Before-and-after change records
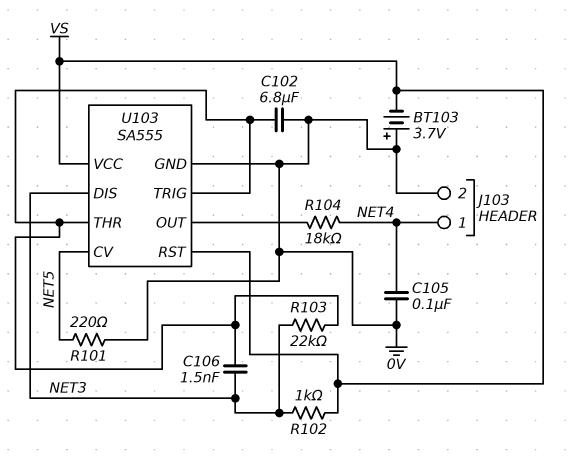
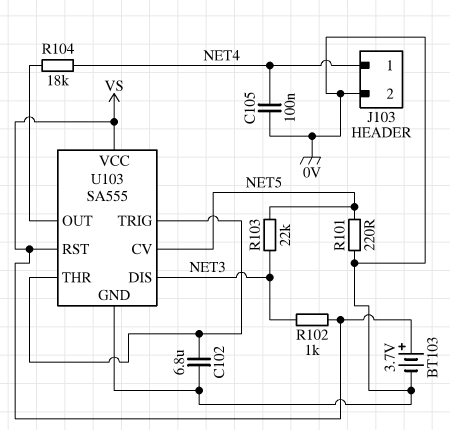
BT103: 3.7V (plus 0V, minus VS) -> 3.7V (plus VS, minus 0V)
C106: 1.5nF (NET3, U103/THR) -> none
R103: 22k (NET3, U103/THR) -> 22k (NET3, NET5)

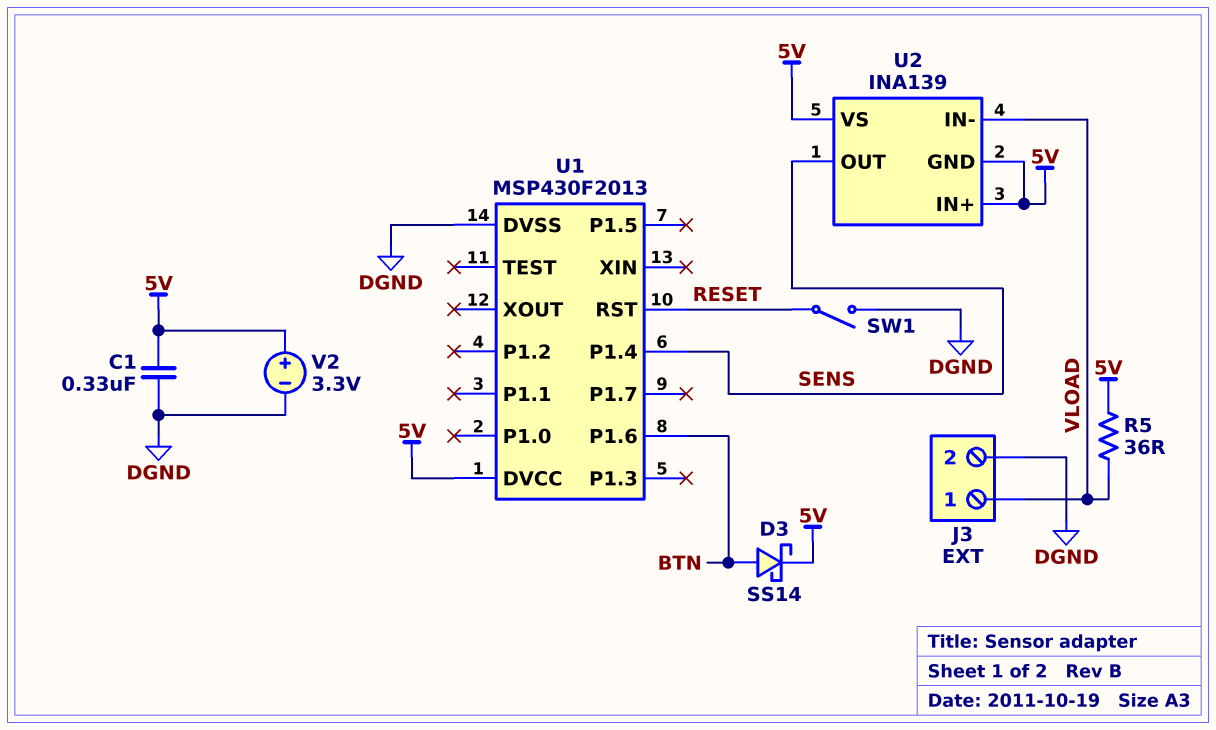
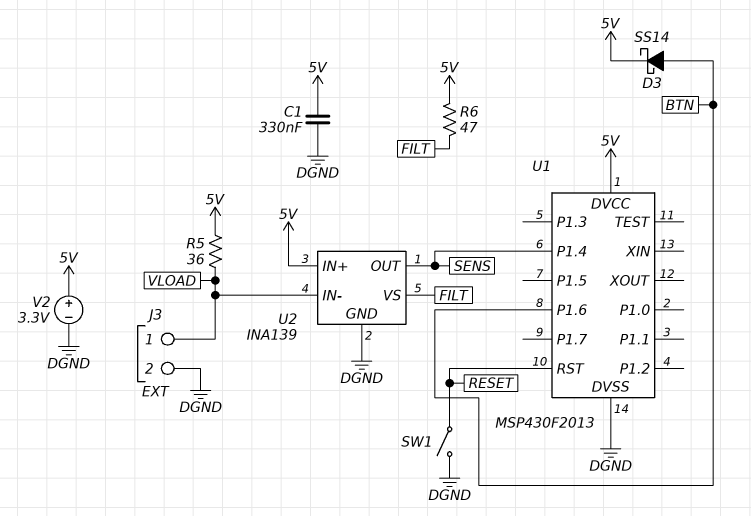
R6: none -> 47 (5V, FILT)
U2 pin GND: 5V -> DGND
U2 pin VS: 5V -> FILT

-- WHAT THE EXERCISE ASKS --
The records above, minus their pictures, are to be returned word for word.

-- RESPONSE TO THE EXERCISE --
BT103: 3.7V (plus 0V, minus VS) -> 3.7V (plus VS, minus 0V)
C106: 1.5nF (NET3, U103/THR) -> none
R103: 22k (NET3, U103/THR) -> 22k (NET3, NET5)

R6: none -> 47 (5V, FILT)
U2 pin GND: 5V -> DGND
U2 pin VS: 5V -> FILT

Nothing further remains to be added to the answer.